Identify every line below that contains the string "kern", treating uppercase and lowercase as distinct, and copy each such line in full.

== Input material

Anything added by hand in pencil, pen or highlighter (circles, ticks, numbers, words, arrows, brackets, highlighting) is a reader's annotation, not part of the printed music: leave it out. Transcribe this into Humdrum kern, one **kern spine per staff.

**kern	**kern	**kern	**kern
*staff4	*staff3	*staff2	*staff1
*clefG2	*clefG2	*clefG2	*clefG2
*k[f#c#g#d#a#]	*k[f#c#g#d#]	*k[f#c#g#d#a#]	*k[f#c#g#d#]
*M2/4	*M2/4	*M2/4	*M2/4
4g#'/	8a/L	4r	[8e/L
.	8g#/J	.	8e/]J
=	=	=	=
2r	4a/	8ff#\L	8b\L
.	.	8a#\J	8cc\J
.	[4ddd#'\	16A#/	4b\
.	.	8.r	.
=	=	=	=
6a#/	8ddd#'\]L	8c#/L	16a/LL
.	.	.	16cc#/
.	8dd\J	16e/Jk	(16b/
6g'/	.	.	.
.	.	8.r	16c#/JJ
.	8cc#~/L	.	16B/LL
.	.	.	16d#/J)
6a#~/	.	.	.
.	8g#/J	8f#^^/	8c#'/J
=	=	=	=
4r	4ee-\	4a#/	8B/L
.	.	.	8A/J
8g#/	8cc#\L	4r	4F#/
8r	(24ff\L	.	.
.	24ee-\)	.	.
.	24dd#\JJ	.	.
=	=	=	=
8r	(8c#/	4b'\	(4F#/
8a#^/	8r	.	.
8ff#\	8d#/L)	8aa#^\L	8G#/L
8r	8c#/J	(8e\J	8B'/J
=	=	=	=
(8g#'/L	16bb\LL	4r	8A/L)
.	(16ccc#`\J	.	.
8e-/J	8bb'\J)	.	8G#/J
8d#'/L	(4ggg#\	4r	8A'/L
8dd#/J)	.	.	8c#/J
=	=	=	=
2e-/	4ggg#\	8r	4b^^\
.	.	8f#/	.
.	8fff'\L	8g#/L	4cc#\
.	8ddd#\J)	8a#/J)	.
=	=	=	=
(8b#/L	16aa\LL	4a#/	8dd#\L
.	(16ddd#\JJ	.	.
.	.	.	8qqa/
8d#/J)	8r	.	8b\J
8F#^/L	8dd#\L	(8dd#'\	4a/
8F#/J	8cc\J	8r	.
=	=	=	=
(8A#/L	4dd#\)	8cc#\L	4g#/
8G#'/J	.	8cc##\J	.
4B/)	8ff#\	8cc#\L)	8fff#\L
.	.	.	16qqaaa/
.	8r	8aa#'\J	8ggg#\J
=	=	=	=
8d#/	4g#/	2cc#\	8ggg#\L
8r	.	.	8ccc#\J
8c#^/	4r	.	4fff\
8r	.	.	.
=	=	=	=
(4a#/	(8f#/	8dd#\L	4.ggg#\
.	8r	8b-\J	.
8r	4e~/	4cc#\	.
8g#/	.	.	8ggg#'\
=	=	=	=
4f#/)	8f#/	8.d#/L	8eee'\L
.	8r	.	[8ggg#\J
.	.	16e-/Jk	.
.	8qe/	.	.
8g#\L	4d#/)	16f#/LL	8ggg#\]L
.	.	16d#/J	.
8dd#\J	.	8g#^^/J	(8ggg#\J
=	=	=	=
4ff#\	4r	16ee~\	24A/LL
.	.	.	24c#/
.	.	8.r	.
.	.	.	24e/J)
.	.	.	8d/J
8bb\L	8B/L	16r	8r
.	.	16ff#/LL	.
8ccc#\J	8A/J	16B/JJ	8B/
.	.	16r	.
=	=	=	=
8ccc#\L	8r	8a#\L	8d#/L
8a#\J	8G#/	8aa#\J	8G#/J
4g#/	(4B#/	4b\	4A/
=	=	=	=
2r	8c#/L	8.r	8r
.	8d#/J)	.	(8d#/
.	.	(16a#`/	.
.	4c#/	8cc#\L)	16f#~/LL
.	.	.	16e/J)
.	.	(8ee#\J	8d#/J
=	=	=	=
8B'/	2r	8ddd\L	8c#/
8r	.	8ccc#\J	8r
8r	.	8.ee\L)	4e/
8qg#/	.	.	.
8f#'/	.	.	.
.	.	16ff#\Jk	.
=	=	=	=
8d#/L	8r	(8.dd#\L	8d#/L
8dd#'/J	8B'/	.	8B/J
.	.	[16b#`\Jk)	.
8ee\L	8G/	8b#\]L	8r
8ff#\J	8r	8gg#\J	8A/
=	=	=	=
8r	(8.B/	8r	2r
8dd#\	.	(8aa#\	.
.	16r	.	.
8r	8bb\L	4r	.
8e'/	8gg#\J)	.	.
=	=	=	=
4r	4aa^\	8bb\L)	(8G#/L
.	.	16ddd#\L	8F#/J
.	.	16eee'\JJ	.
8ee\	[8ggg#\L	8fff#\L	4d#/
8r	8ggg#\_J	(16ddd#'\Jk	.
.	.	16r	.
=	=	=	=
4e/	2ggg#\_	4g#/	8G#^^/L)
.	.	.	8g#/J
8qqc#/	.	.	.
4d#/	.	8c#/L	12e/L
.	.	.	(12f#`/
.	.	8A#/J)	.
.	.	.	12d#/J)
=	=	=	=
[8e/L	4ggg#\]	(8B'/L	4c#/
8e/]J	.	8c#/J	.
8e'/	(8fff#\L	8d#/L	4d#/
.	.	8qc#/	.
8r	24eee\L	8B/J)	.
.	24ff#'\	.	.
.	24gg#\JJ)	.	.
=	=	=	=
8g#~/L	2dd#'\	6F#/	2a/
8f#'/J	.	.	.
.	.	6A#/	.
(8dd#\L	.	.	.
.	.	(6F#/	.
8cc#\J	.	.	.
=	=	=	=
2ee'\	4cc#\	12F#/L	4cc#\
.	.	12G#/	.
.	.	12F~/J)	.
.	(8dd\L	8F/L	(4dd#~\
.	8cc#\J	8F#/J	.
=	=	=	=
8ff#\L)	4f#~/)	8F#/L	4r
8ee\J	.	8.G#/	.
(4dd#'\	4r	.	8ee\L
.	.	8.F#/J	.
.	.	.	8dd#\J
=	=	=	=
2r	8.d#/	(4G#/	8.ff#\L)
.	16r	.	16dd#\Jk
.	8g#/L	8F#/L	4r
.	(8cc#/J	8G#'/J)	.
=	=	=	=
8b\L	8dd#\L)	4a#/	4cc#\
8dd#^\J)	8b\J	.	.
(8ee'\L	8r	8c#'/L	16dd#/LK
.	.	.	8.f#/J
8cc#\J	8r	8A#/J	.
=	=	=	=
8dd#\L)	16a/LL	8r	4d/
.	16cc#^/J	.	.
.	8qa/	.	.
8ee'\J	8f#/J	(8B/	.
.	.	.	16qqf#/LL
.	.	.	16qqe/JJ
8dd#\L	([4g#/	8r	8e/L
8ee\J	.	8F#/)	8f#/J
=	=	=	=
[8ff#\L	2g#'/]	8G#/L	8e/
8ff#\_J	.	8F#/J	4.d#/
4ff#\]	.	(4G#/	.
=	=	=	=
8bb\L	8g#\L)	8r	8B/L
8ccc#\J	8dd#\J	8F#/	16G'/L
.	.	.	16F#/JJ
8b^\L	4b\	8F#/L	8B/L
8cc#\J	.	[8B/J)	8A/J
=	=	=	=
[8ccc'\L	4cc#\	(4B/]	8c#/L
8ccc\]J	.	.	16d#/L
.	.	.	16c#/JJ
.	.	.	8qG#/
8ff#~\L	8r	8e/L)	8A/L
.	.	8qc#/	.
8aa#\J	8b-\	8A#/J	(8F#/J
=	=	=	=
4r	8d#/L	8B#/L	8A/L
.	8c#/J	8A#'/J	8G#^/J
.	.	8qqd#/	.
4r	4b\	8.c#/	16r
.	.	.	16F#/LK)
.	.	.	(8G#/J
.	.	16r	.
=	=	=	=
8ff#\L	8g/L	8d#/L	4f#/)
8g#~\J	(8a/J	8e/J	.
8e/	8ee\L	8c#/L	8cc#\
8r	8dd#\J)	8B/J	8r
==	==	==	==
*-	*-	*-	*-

====

-- Full solution --
Anything added by hand in pencil, pen or highlighter (circles, ticks, numbers, words, arrows, brackets, highlighting) is a reader's annotation, not part of the printed music: leave it out. Transcribe this into Humdrum kern, one **kern spine per staff.
**kern	**kern	**kern	**kern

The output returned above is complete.